### JOB
For this exercise, transcribe all the entries exactly as given and omit the images.

### RECORDS FOR THE TASK
======
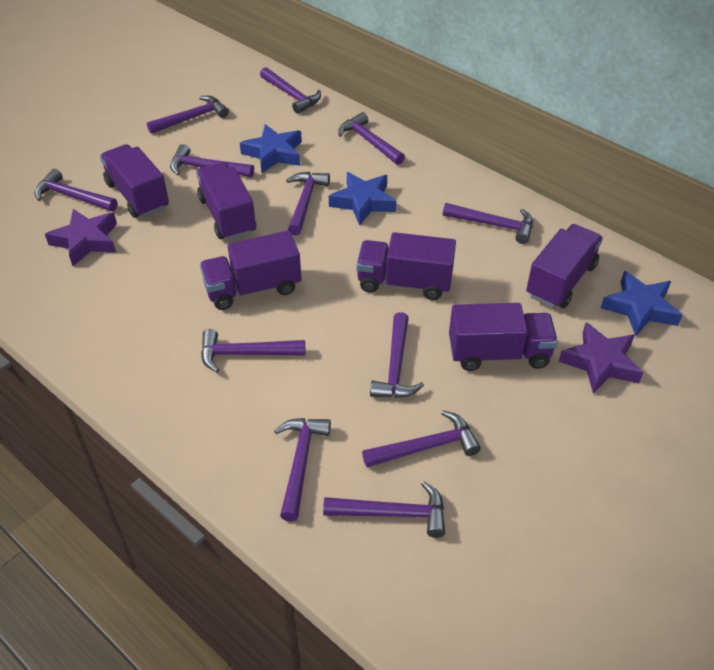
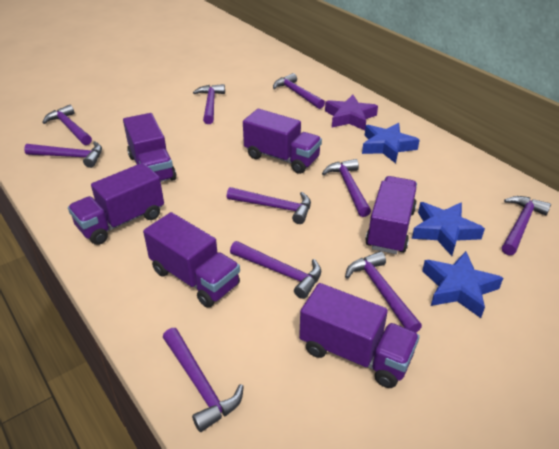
purple hammer: 12 -> 10
purple star: 2 -> 1

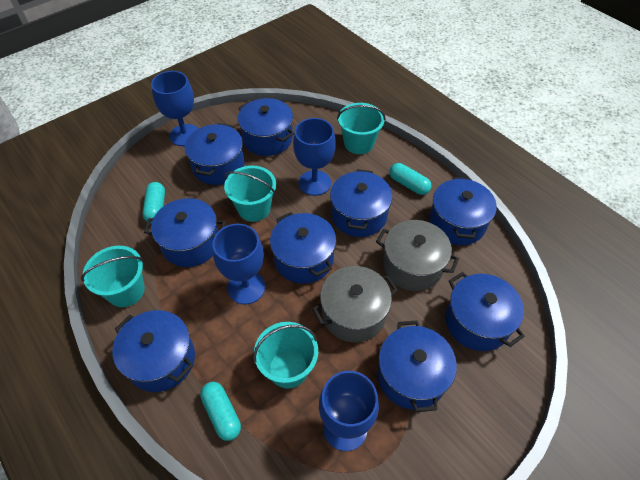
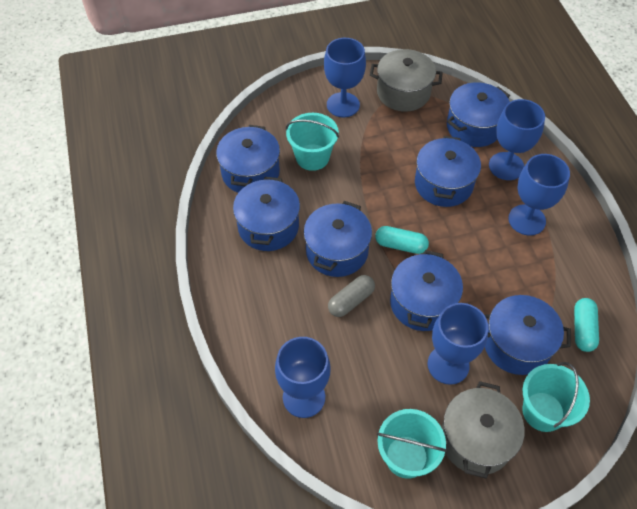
blue goblet: 4 -> 5
blue pot: 9 -> 7
grey capsule: 0 -> 1
turquoise bucket: 4 -> 3
turquoise capsule: 3 -> 2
======
### TASK OUTPUT
purple hammer: 12 -> 10
purple star: 2 -> 1

blue goblet: 4 -> 5
blue pot: 9 -> 7
grey capsule: 0 -> 1
turquoise bucket: 4 -> 3
turquoise capsule: 3 -> 2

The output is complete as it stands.